Work instruction — Transcribe the data that follows in full. Leave out the pictures.
---- Task data
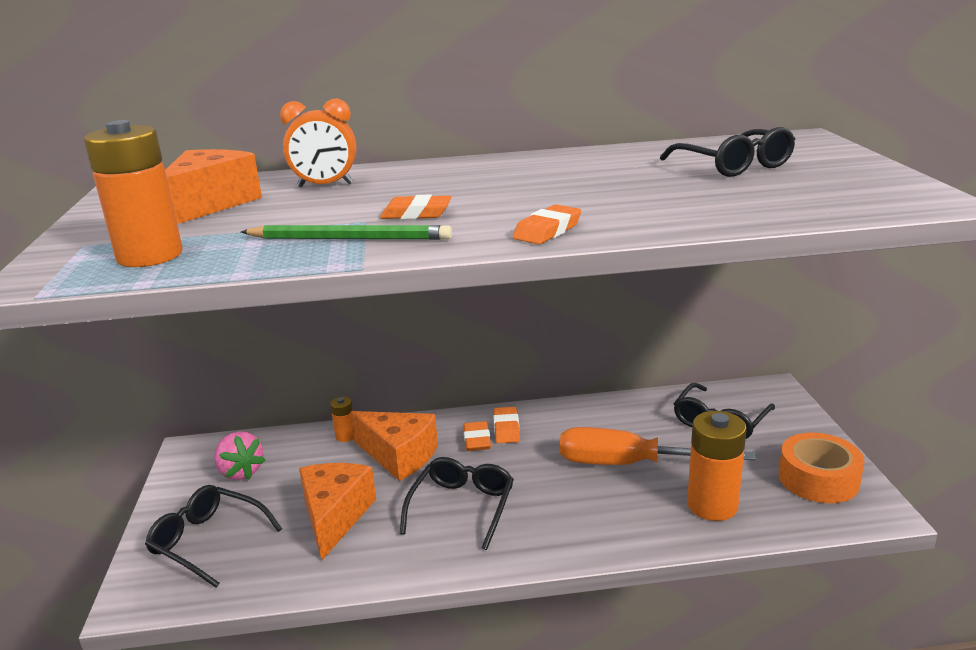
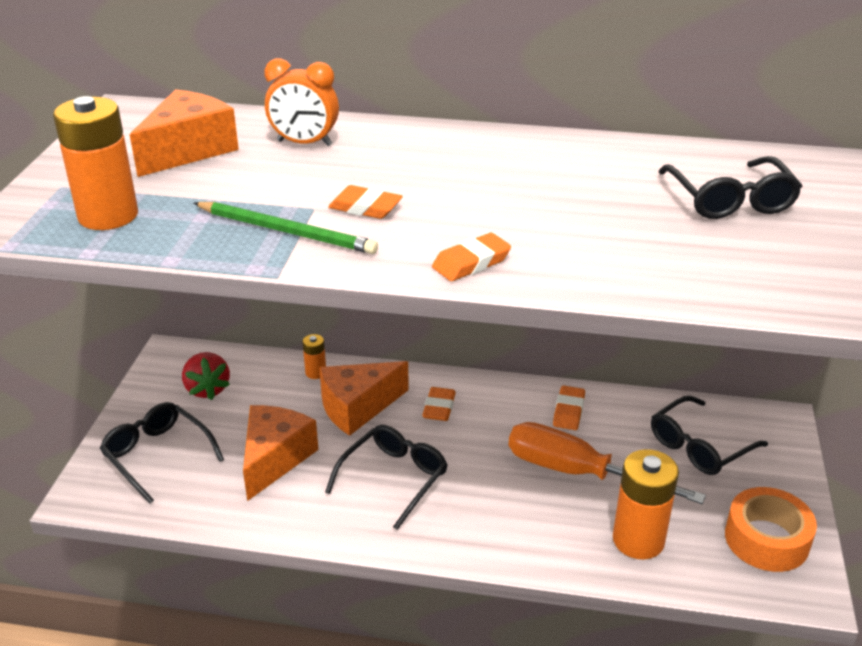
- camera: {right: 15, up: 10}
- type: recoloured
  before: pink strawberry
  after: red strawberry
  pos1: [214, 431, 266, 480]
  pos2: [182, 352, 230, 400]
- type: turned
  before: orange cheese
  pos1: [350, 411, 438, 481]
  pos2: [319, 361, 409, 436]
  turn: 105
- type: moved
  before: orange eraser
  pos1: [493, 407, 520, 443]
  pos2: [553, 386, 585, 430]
--------
Output —
- camera: {right: 15, up: 10}
- type: recoloured
  before: pink strawberry
  after: red strawberry
  pos1: [214, 431, 266, 480]
  pos2: [182, 352, 230, 400]
- type: turned
  before: orange cheese
  pos1: [350, 411, 438, 481]
  pos2: [319, 361, 409, 436]
  turn: 105
- type: moved
  before: orange eraser
  pos1: [493, 407, 520, 443]
  pos2: [553, 386, 585, 430]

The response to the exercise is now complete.